- _Data shown_
- - - - - - -
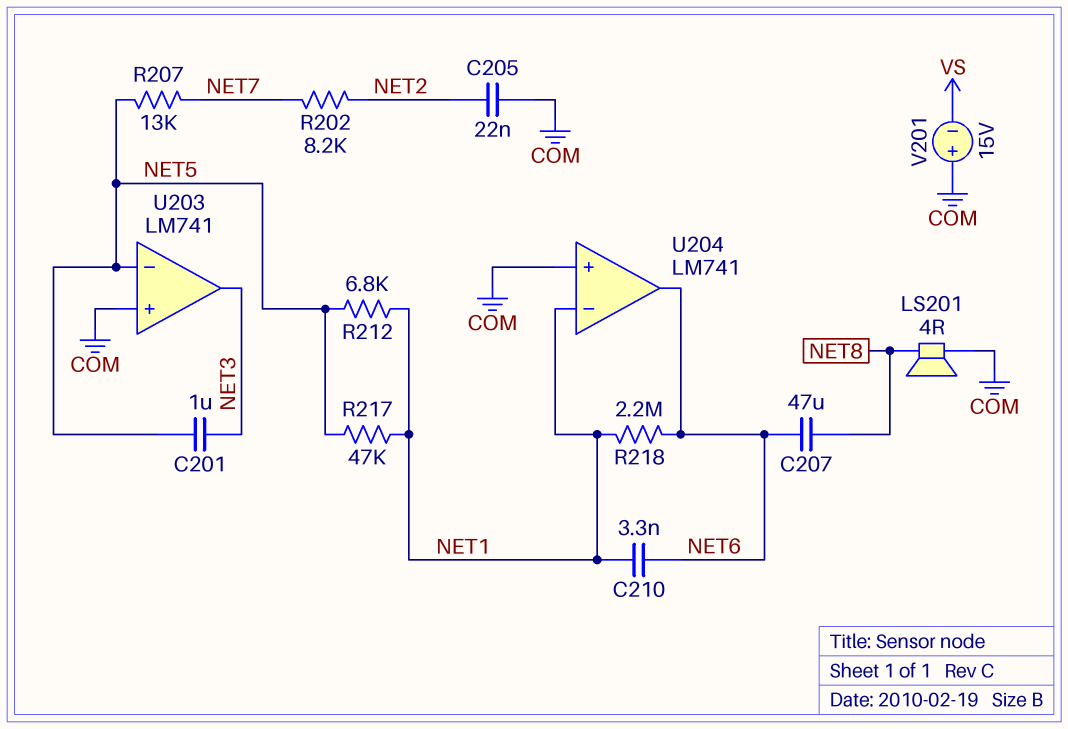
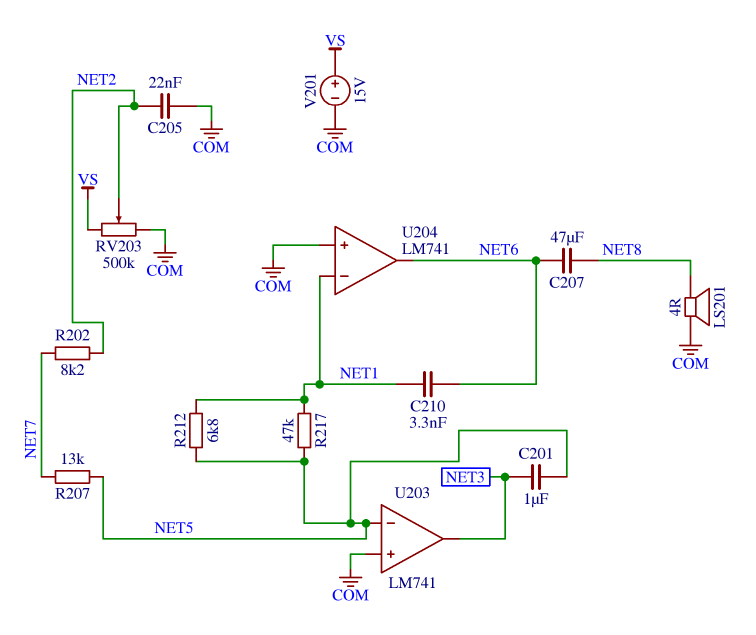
R218: 2.2M (NET1, NET6) -> none
RV203: none -> 500k (COM, VS, wiper NET2)
V201: 15V (plus COM, minus VS) -> 15V (plus VS, minus COM)

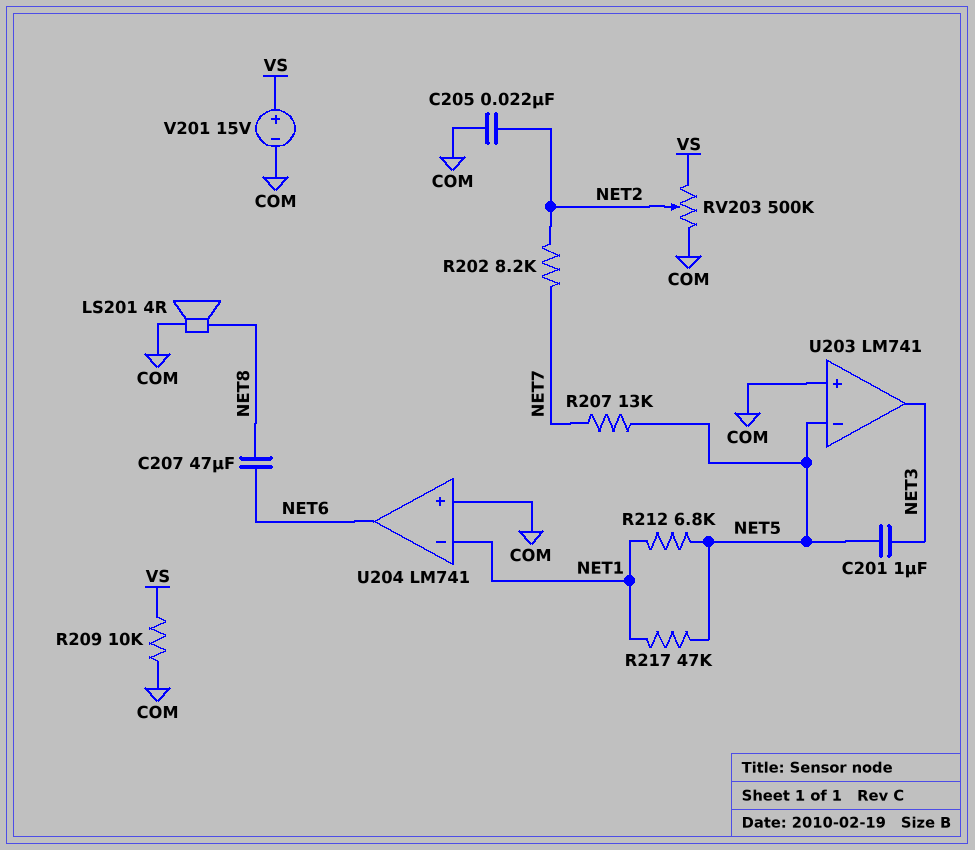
C210: 3.3nF (NET1, NET6) -> none
R209: none -> 10k (COM, VS)

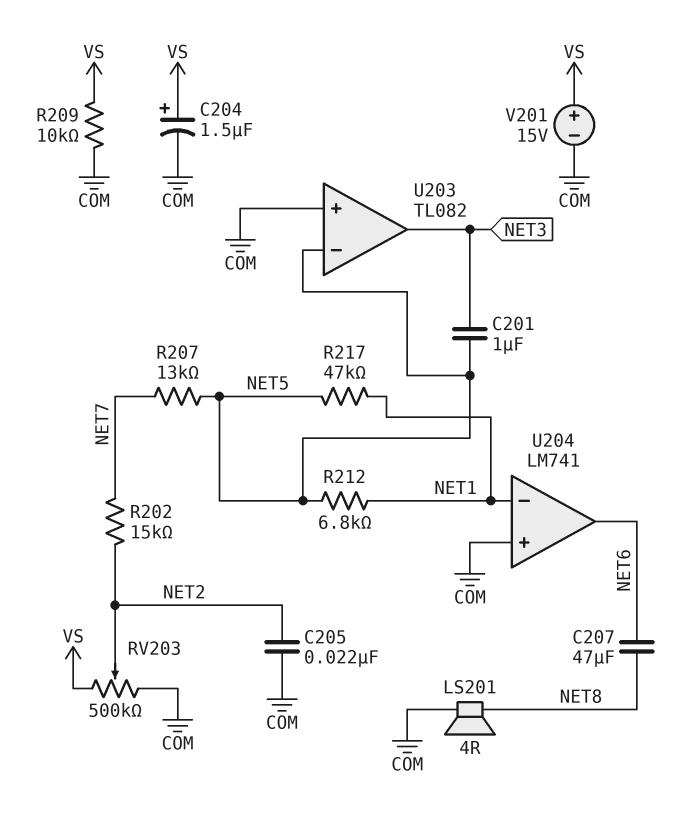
C204: none -> 1.5uF (plus VS, minus COM)
R202: 8.2k (NET2, NET7) -> 15k (NET2, NET7)
U203: LM741 -> TL082

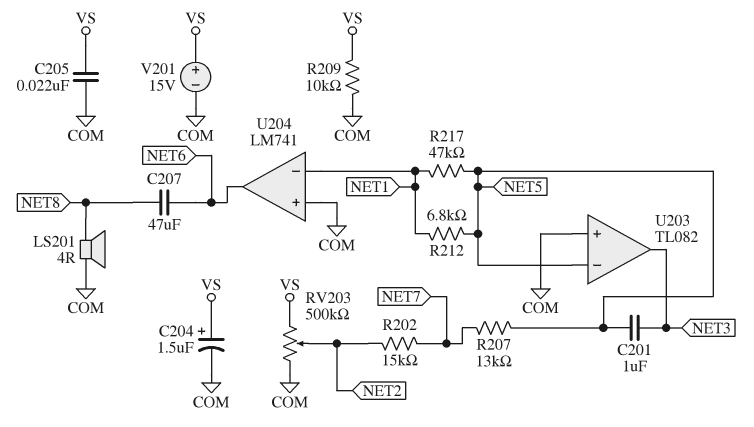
C205: 22nF (COM, NET2) -> 22nF (COM, VS)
- - - - - - -
- _Task description_
Go through the material above, find each line with the string "plus", and copy it.

- _Solved exercise_
V201: 15V (plus COM, minus VS) -> 15V (plus VS, minus COM)
C204: none -> 1.5uF (plus VS, minus COM)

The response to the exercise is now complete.